**TRY IT:**
The answer must be every line below that holds the word "left".

**SUPPLIED INFORMATION:**
........

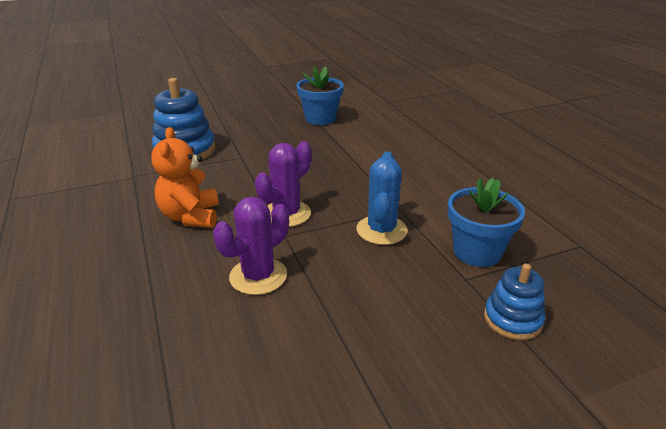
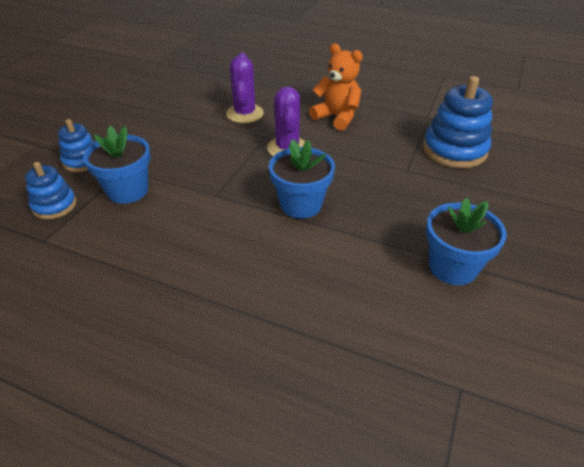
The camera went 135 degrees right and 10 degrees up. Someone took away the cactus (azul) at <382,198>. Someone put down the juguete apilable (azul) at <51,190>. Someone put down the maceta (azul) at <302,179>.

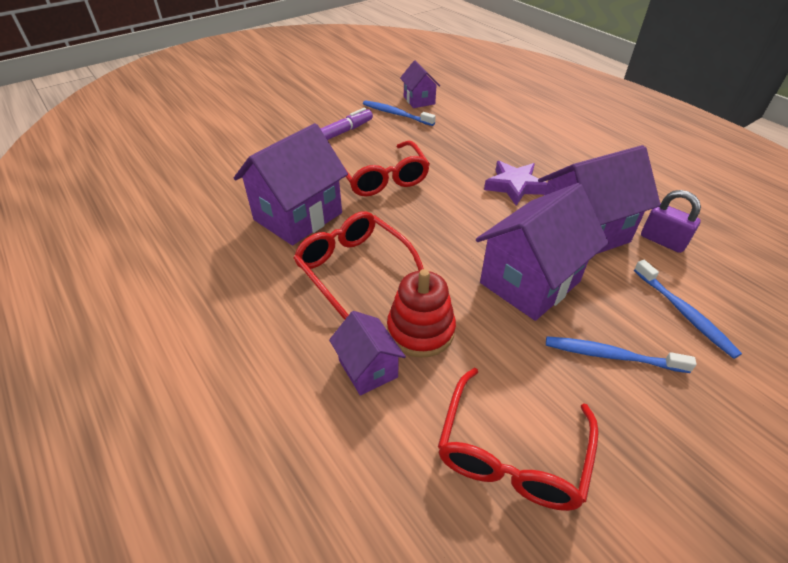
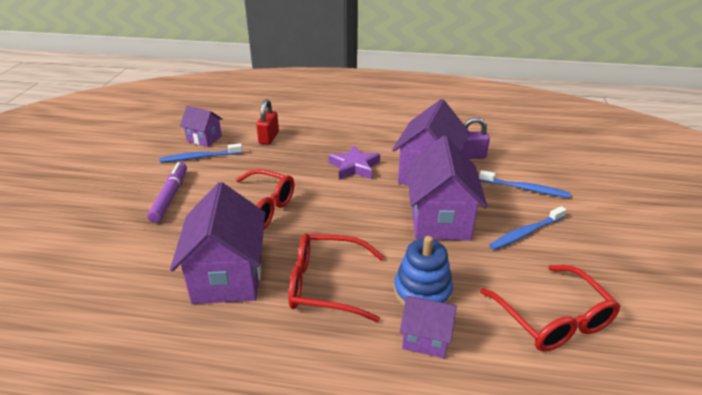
The camera went 45 degrees left and 10 degrees down. Someone put down the candado (rojo) at <267,122>. Someone repainted the juguete apilable (rojo) at <421,313>, which became the juguete apilable (azul) at <423,271>.

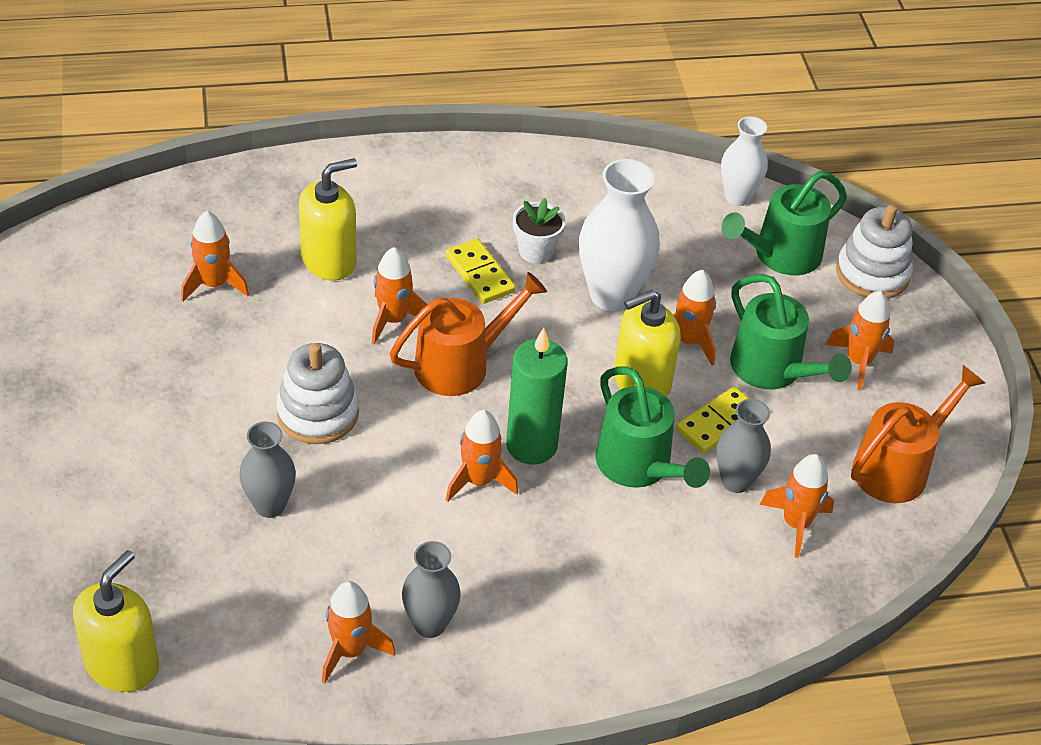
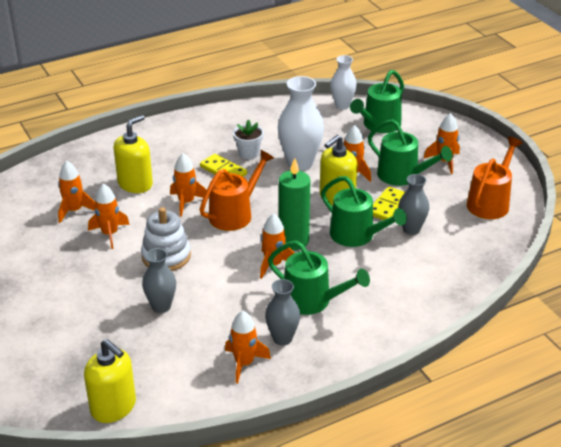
The camera went 15 degrees left and 10 degrees down. Someone took away the juguete apilable (blanco) at <874,252>. Someone put down the regadera (verde) at <319,278>. Someone carried the cohete (naranja) from <797,506> to <109,216>. Someone rotated the dispensador de jabón (amarillo) at <116,621> by 120 degrees clockwise.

........

**RESPONSE BOX:**
The camera went 45 degrees left and 10 degrees down. Someone put down the candado (rojo) at <267,122>. Someone repainted the juguete apilable (rojo) at <421,313>, which became the juguete apilable (azul) at <423,271>.
The camera went 15 degrees left and 10 degrees down. Someone took away the juguete apilable (blanco) at <874,252>. Someone put down the regadera (verde) at <319,278>. Someone carried the cohete (naranja) from <797,506> to <109,216>. Someone rotated the dispensador de jabón (amarillo) at <116,621> by 120 degrees clockwise.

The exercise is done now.